→ Required action:
Search the material below for "turquoise" and copy every line where it occurs.

→ Dataset records:
+---+

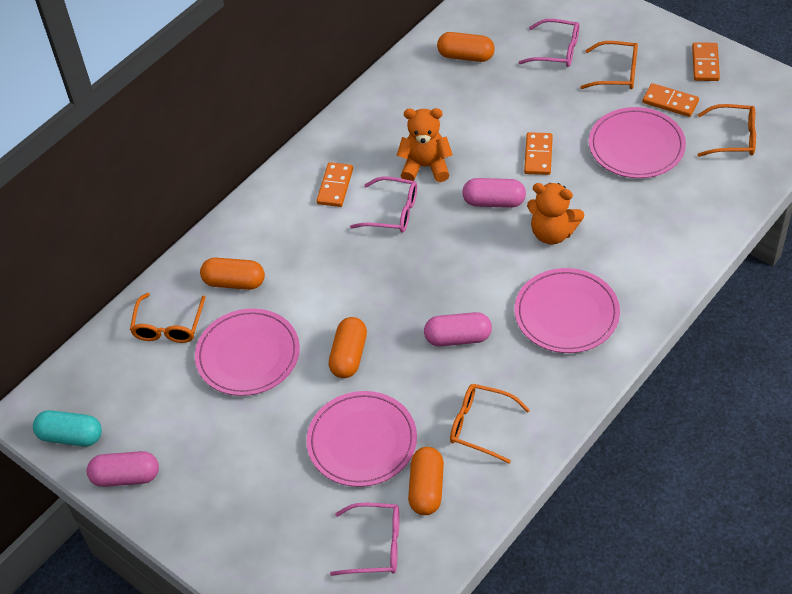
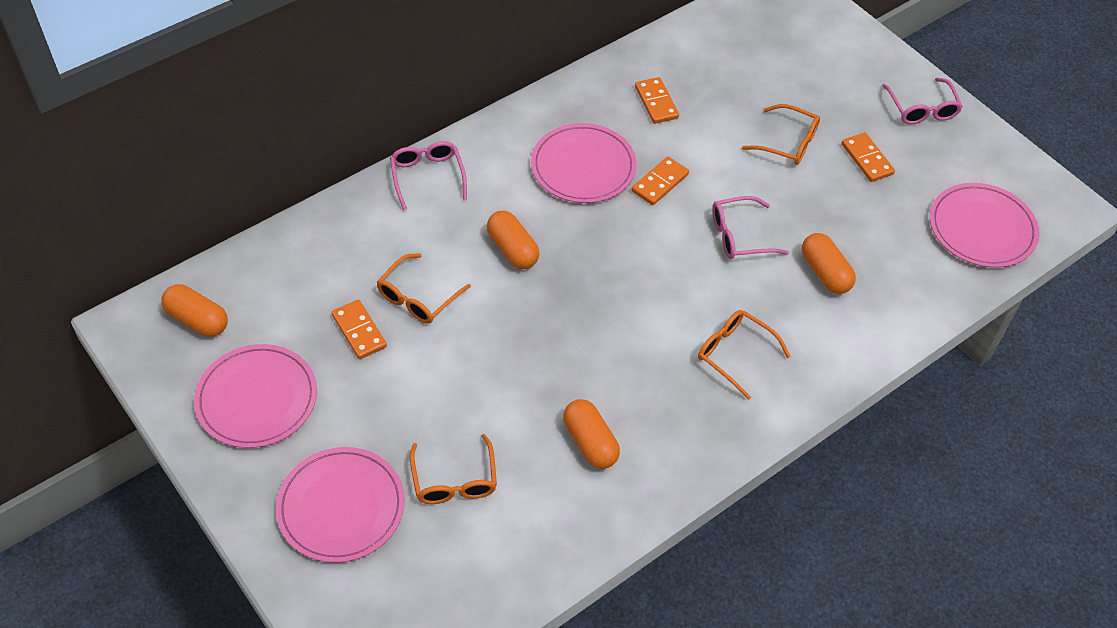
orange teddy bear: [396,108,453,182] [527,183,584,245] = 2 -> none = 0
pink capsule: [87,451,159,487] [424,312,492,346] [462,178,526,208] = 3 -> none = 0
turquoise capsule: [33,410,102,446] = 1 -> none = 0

+---+

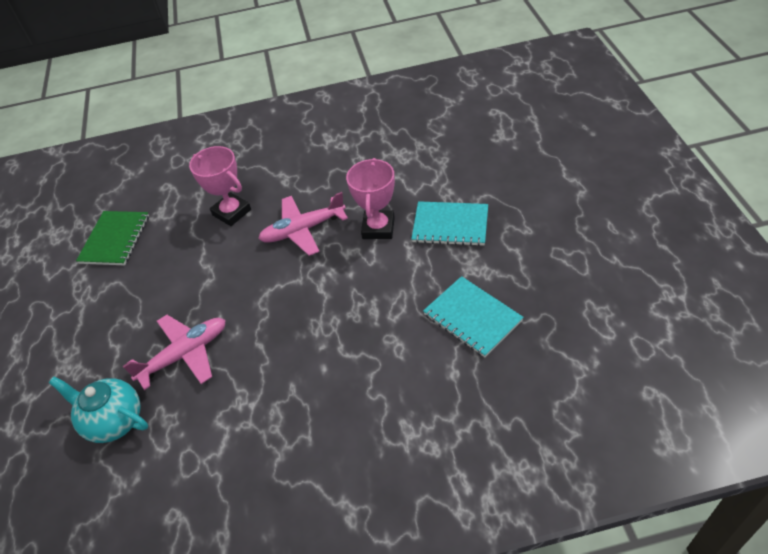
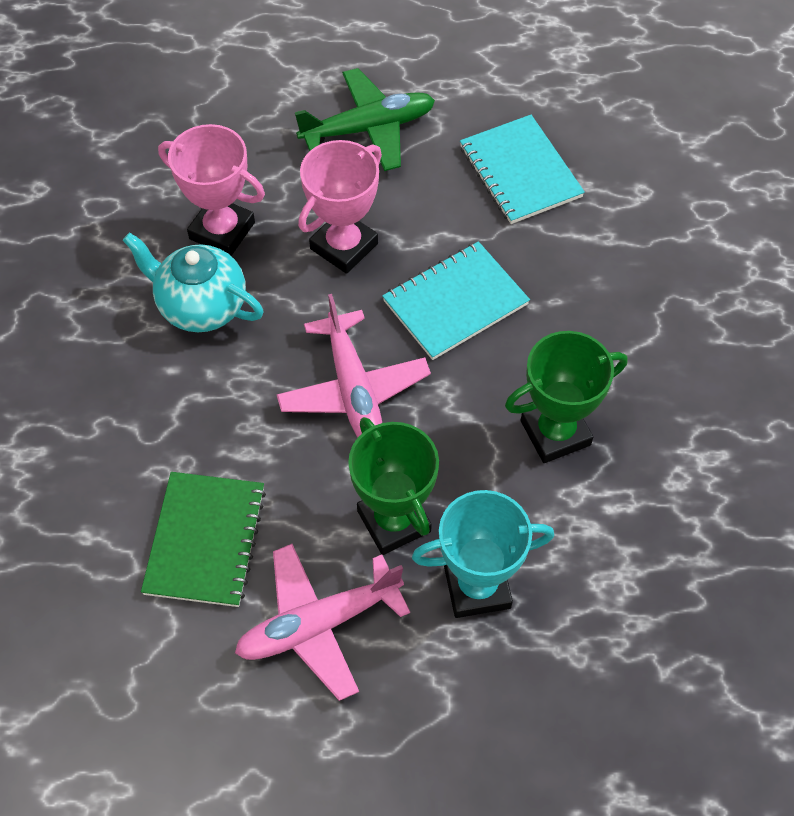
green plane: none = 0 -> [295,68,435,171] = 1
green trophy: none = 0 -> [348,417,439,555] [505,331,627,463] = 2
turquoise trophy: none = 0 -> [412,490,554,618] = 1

+---+

→ Expected answer:
turquoise capsule: [33,410,102,446] = 1 -> none = 0
turquoise trophy: none = 0 -> [412,490,554,618] = 1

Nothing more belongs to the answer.